(Material provided)

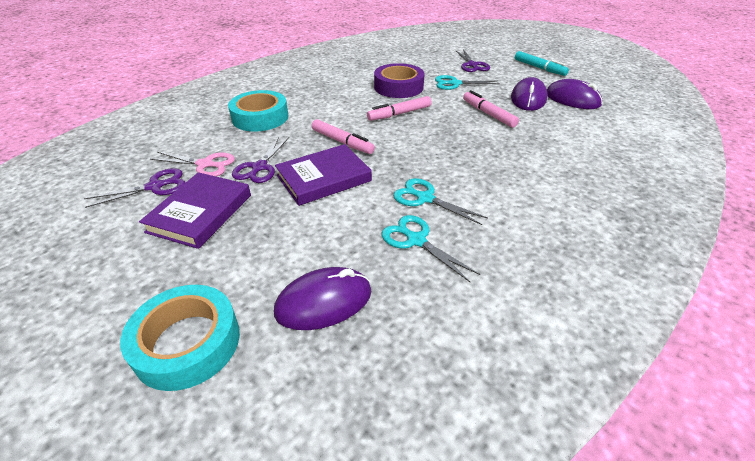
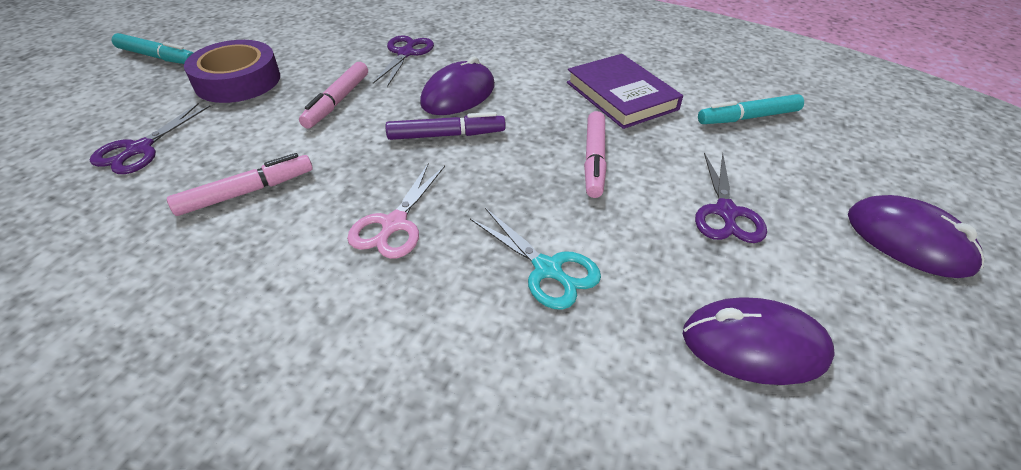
purple book: 2 -> 1
purple marker: 0 -> 1
turquoise marker: 1 -> 2
turquoise scissors: 3 -> 1
turquoise tape: 2 -> 0

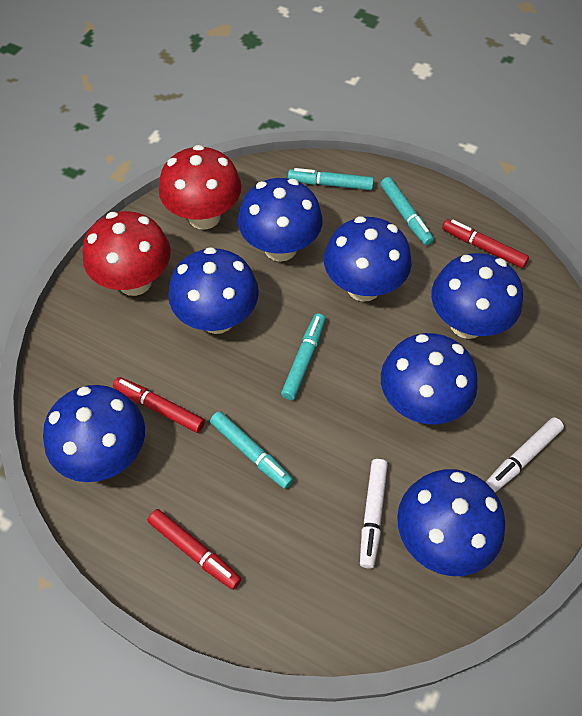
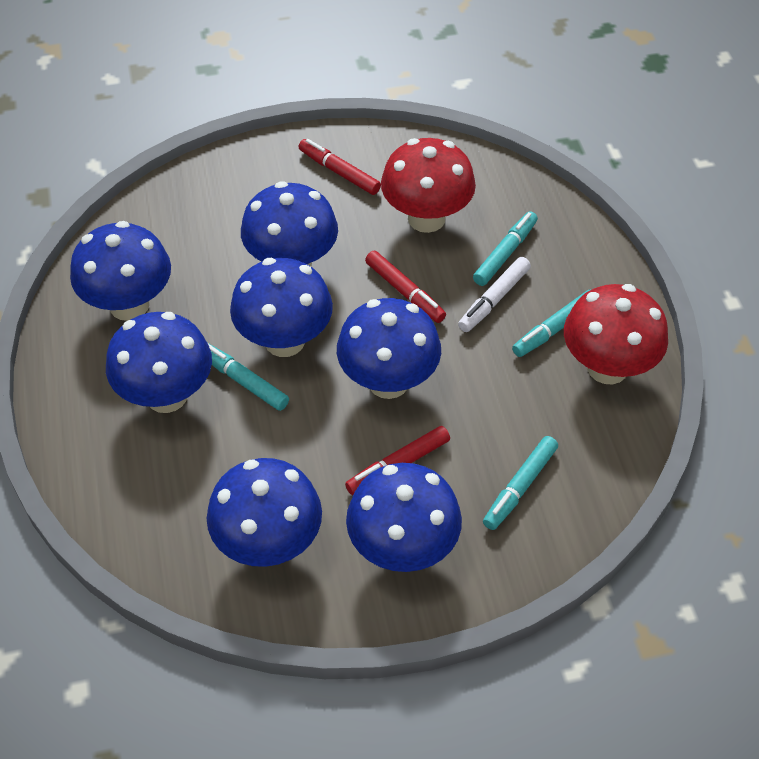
white marker: 2 -> 1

(End Material provided)

▶ Work instructions
If a line in the material above contains the word "marker", it counts; give only the number of such lines.

▶ Answer to this task
3